Exercise prompt: Set down the data below once more, precisely as it reads.
________
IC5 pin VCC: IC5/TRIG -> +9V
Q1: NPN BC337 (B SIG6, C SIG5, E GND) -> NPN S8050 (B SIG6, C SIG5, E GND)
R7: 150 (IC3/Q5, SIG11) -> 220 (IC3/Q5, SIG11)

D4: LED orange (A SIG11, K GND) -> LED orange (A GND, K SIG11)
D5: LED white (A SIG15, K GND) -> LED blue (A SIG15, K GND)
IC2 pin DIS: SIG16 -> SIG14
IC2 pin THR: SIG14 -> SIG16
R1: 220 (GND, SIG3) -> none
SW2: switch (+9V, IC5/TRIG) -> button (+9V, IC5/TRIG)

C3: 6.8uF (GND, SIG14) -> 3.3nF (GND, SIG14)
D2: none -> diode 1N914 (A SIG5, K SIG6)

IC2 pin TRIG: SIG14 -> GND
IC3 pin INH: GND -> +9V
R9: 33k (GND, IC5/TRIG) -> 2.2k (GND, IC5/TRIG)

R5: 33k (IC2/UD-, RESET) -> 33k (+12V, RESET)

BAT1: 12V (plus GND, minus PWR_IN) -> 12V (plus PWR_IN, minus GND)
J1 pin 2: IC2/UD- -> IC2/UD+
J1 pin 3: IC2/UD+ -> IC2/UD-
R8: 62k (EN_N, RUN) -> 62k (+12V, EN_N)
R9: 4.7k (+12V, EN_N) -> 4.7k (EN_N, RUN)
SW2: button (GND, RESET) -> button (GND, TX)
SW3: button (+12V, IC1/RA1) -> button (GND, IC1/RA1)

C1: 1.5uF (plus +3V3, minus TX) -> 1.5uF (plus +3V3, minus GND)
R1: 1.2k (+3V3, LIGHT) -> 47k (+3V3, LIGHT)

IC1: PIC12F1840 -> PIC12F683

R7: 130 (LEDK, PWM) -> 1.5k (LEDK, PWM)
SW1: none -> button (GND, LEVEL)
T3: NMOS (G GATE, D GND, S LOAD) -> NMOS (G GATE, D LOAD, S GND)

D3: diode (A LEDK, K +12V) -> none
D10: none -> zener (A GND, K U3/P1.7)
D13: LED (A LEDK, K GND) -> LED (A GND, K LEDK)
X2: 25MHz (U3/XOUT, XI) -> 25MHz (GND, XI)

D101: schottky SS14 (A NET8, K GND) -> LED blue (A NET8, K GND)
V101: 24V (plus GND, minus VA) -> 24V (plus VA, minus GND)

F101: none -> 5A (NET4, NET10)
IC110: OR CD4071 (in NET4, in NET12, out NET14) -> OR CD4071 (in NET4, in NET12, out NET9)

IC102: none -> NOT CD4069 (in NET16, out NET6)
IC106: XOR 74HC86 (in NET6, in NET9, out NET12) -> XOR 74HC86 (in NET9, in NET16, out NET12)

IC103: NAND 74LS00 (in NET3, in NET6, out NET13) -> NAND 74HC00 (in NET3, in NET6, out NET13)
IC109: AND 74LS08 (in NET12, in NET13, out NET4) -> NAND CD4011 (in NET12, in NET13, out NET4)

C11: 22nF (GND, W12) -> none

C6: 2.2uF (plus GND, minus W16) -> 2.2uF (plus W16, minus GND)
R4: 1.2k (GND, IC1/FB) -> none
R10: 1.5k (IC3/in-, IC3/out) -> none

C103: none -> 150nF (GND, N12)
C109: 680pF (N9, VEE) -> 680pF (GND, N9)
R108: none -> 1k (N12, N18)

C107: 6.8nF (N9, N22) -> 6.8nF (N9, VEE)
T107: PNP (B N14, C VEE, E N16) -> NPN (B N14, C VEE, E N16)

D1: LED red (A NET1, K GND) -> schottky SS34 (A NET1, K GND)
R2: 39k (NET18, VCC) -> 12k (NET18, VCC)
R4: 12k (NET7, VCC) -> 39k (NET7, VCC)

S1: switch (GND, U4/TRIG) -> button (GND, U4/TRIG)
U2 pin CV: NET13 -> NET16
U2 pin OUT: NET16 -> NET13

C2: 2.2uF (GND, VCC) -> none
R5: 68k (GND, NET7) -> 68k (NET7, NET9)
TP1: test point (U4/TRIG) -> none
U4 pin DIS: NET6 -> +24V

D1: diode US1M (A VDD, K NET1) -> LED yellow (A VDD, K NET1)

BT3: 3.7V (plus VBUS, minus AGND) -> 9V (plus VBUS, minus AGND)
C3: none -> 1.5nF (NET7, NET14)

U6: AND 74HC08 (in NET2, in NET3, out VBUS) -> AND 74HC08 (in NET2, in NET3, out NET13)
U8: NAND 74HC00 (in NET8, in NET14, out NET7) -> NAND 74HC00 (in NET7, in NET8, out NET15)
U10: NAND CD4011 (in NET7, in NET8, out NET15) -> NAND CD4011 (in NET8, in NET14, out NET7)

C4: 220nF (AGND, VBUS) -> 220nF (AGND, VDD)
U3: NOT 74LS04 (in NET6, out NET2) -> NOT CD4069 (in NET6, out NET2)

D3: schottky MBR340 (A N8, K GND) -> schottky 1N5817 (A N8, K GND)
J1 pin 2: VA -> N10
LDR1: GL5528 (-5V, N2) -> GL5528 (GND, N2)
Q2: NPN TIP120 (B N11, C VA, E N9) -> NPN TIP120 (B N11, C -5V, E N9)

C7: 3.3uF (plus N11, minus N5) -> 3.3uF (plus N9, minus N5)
________
Solution to the problem:
IC5 pin VCC: IC5/TRIG -> +9V
Q1: NPN BC337 (B SIG6, C SIG5, E GND) -> NPN S8050 (B SIG6, C SIG5, E GND)
R7: 150 (IC3/Q5, SIG11) -> 220 (IC3/Q5, SIG11)

D4: LED orange (A SIG11, K GND) -> LED orange (A GND, K SIG11)
D5: LED white (A SIG15, K GND) -> LED blue (A SIG15, K GND)
IC2 pin DIS: SIG16 -> SIG14
IC2 pin THR: SIG14 -> SIG16
R1: 220 (GND, SIG3) -> none
SW2: switch (+9V, IC5/TRIG) -> button (+9V, IC5/TRIG)

C3: 6.8uF (GND, SIG14) -> 3.3nF (GND, SIG14)
D2: none -> diode 1N914 (A SIG5, K SIG6)

IC2 pin TRIG: SIG14 -> GND
IC3 pin INH: GND -> +9V
R9: 33k (GND, IC5/TRIG) -> 2.2k (GND, IC5/TRIG)

R5: 33k (IC2/UD-, RESET) -> 33k (+12V, RESET)

BAT1: 12V (plus GND, minus PWR_IN) -> 12V (plus PWR_IN, minus GND)
J1 pin 2: IC2/UD- -> IC2/UD+
J1 pin 3: IC2/UD+ -> IC2/UD-
R8: 62k (EN_N, RUN) -> 62k (+12V, EN_N)
R9: 4.7k (+12V, EN_N) -> 4.7k (EN_N, RUN)
SW2: button (GND, RESET) -> button (GND, TX)
SW3: button (+12V, IC1/RA1) -> button (GND, IC1/RA1)

C1: 1.5uF (plus +3V3, minus TX) -> 1.5uF (plus +3V3, minus GND)
R1: 1.2k (+3V3, LIGHT) -> 47k (+3V3, LIGHT)

IC1: PIC12F1840 -> PIC12F683

R7: 130 (LEDK, PWM) -> 1.5k (LEDK, PWM)
SW1: none -> button (GND, LEVEL)
T3: NMOS (G GATE, D GND, S LOAD) -> NMOS (G GATE, D LOAD, S GND)

D3: diode (A LEDK, K +12V) -> none
D10: none -> zener (A GND, K U3/P1.7)
D13: LED (A LEDK, K GND) -> LED (A GND, K LEDK)
X2: 25MHz (U3/XOUT, XI) -> 25MHz (GND, XI)

D101: schottky SS14 (A NET8, K GND) -> LED blue (A NET8, K GND)
V101: 24V (plus GND, minus VA) -> 24V (plus VA, minus GND)

F101: none -> 5A (NET4, NET10)
IC110: OR CD4071 (in NET4, in NET12, out NET14) -> OR CD4071 (in NET4, in NET12, out NET9)

IC102: none -> NOT CD4069 (in NET16, out NET6)
IC106: XOR 74HC86 (in NET6, in NET9, out NET12) -> XOR 74HC86 (in NET9, in NET16, out NET12)

IC103: NAND 74LS00 (in NET3, in NET6, out NET13) -> NAND 74HC00 (in NET3, in NET6, out NET13)
IC109: AND 74LS08 (in NET12, in NET13, out NET4) -> NAND CD4011 (in NET12, in NET13, out NET4)

C11: 22nF (GND, W12) -> none

C6: 2.2uF (plus GND, minus W16) -> 2.2uF (plus W16, minus GND)
R4: 1.2k (GND, IC1/FB) -> none
R10: 1.5k (IC3/in-, IC3/out) -> none

C103: none -> 150nF (GND, N12)
C109: 680pF (N9, VEE) -> 680pF (GND, N9)
R108: none -> 1k (N12, N18)

C107: 6.8nF (N9, N22) -> 6.8nF (N9, VEE)
T107: PNP (B N14, C VEE, E N16) -> NPN (B N14, C VEE, E N16)

D1: LED red (A NET1, K GND) -> schottky SS34 (A NET1, K GND)
R2: 39k (NET18, VCC) -> 12k (NET18, VCC)
R4: 12k (NET7, VCC) -> 39k (NET7, VCC)

S1: switch (GND, U4/TRIG) -> button (GND, U4/TRIG)
U2 pin CV: NET13 -> NET16
U2 pin OUT: NET16 -> NET13

C2: 2.2uF (GND, VCC) -> none
R5: 68k (GND, NET7) -> 68k (NET7, NET9)
TP1: test point (U4/TRIG) -> none
U4 pin DIS: NET6 -> +24V

D1: diode US1M (A VDD, K NET1) -> LED yellow (A VDD, K NET1)

BT3: 3.7V (plus VBUS, minus AGND) -> 9V (plus VBUS, minus AGND)
C3: none -> 1.5nF (NET7, NET14)

U6: AND 74HC08 (in NET2, in NET3, out VBUS) -> AND 74HC08 (in NET2, in NET3, out NET13)
U8: NAND 74HC00 (in NET8, in NET14, out NET7) -> NAND 74HC00 (in NET7, in NET8, out NET15)
U10: NAND CD4011 (in NET7, in NET8, out NET15) -> NAND CD4011 (in NET8, in NET14, out NET7)

C4: 220nF (AGND, VBUS) -> 220nF (AGND, VDD)
U3: NOT 74LS04 (in NET6, out NET2) -> NOT CD4069 (in NET6, out NET2)

D3: schottky MBR340 (A N8, K GND) -> schottky 1N5817 (A N8, K GND)
J1 pin 2: VA -> N10
LDR1: GL5528 (-5V, N2) -> GL5528 (GND, N2)
Q2: NPN TIP120 (B N11, C VA, E N9) -> NPN TIP120 (B N11, C -5V, E N9)

C7: 3.3uF (plus N11, minus N5) -> 3.3uF (plus N9, minus N5)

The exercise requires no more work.